Extracted records:

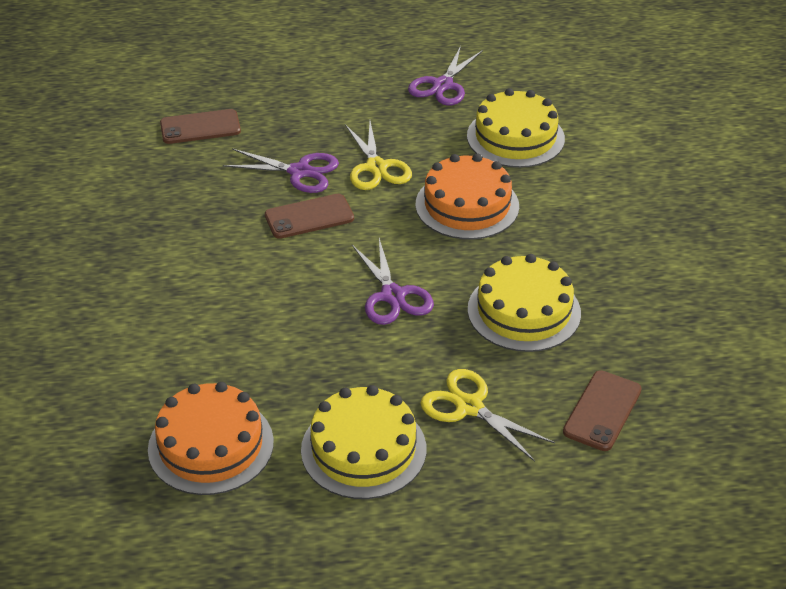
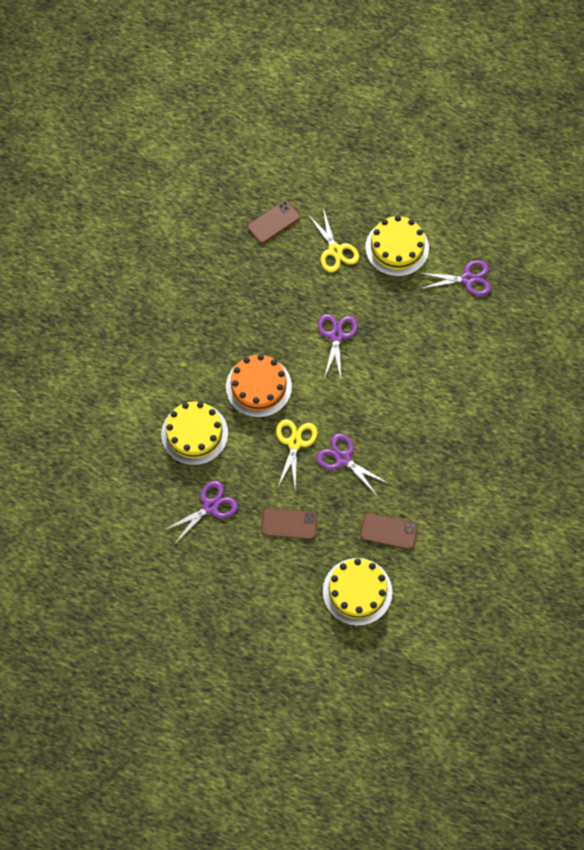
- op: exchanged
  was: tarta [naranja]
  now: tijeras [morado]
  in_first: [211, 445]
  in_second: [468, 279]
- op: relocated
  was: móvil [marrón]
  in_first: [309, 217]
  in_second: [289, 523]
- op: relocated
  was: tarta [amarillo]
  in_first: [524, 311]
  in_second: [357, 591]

Exercise goal:
Retype the entries exactly, skipping every picture.

Exercise result:
- op: exchanged
  was: tarta [naranja]
  now: tijeras [morado]
  in_first: [211, 445]
  in_second: [468, 279]
- op: relocated
  was: móvil [marrón]
  in_first: [309, 217]
  in_second: [289, 523]
- op: relocated
  was: tarta [amarillo]
  in_first: [524, 311]
  in_second: [357, 591]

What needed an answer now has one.